EXERCISE REQUIREMENTS: From the entries, copy out every line in which the word "none" is found.

Difference listings:
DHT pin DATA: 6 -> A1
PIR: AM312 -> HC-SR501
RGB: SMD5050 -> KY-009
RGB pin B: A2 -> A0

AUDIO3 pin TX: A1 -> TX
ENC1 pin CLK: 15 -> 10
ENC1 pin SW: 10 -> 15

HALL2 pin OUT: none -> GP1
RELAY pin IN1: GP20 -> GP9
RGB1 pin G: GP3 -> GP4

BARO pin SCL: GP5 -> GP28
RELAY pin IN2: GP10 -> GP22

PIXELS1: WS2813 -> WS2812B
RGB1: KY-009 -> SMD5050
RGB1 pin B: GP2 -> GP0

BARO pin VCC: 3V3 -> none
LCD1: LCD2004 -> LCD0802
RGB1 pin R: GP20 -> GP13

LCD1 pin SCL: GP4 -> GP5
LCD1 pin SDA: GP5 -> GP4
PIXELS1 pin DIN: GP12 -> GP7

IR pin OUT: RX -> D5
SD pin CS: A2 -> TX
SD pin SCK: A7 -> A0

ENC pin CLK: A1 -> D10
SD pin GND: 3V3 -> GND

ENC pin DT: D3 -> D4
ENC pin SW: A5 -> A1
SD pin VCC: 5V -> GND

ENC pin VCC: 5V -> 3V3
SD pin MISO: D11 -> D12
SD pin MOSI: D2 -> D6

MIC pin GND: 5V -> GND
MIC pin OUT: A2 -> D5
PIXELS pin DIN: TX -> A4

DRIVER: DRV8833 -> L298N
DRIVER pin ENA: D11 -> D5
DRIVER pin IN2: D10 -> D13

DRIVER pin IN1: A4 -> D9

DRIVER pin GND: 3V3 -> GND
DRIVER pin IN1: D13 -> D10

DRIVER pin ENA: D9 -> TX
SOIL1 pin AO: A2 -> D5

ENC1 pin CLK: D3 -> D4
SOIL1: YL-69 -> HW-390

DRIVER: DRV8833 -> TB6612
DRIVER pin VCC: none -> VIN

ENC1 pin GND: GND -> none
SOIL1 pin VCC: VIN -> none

WRITTEN ANSWER:
HALL2 pin OUT: none -> GP1
BARO pin VCC: 3V3 -> none
DRIVER pin VCC: none -> VIN
ENC1 pin GND: GND -> none
SOIL1 pin VCC: VIN -> none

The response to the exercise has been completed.